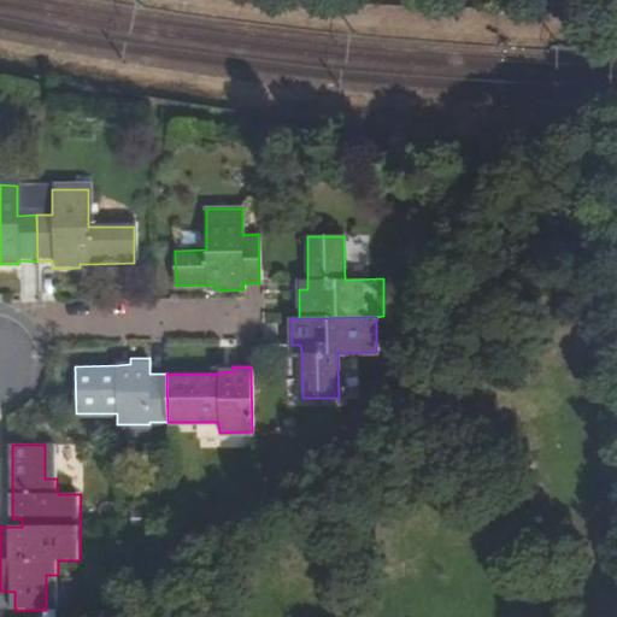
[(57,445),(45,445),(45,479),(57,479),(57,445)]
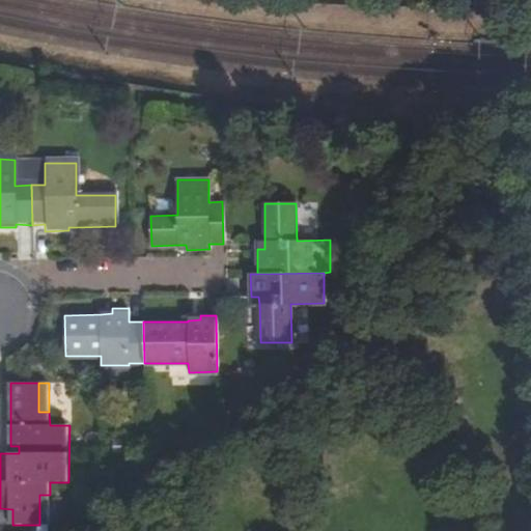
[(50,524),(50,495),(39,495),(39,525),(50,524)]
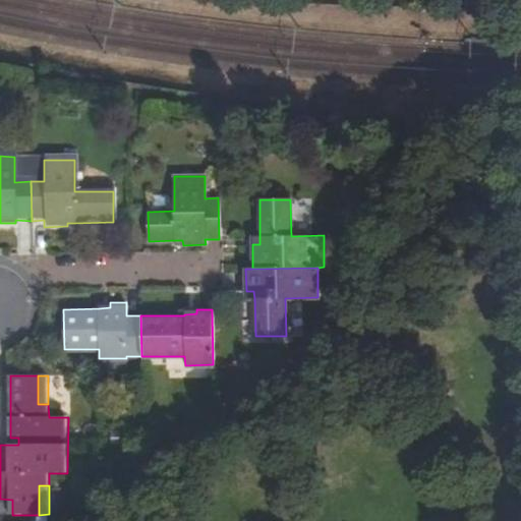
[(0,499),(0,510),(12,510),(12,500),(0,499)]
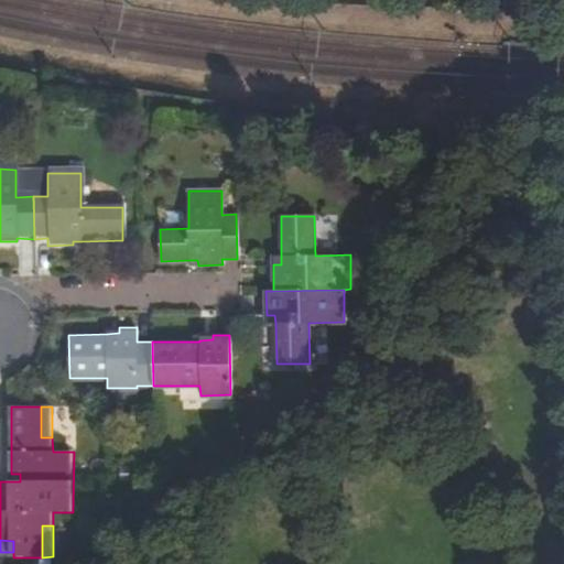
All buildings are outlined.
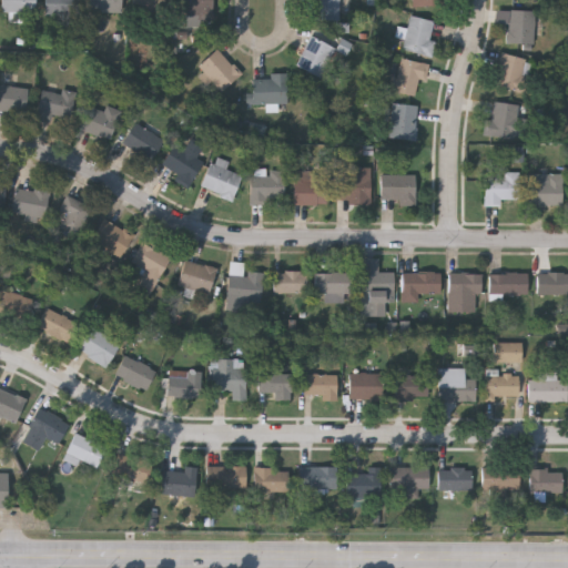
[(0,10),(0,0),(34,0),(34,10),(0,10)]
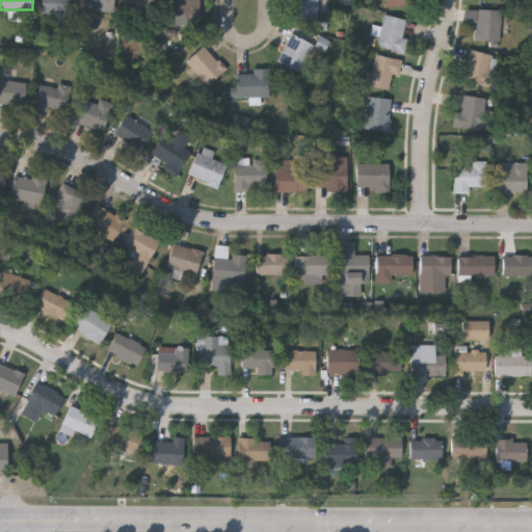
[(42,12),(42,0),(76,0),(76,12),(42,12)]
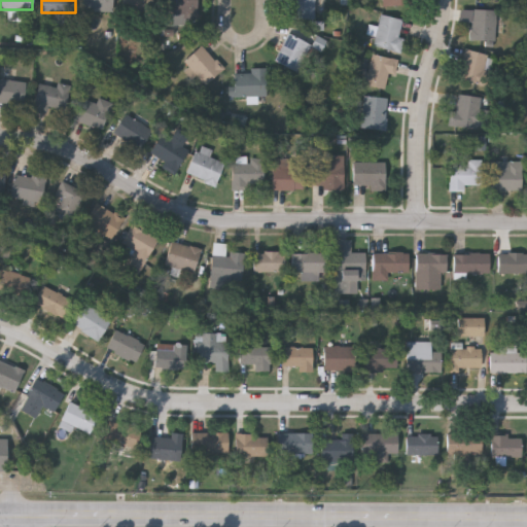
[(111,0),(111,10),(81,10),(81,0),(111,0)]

* * * * *

# [TASK BRIEF]
In your copy, leave out the pictures and reproduce the material above exactly.

# [THE COMPLETED TASK]
[(57,445),(45,445),(45,479),(57,479),(57,445)]
[(50,524),(50,495),(39,495),(39,525),(50,524)]
[(0,499),(0,510),(12,510),(12,500),(0,499)]
All buildings are outlined.
[(0,10),(0,0),(34,0),(34,10),(0,10)]
[(42,12),(42,0),(76,0),(76,12),(42,12)]
[(111,0),(111,10),(81,10),(81,0),(111,0)]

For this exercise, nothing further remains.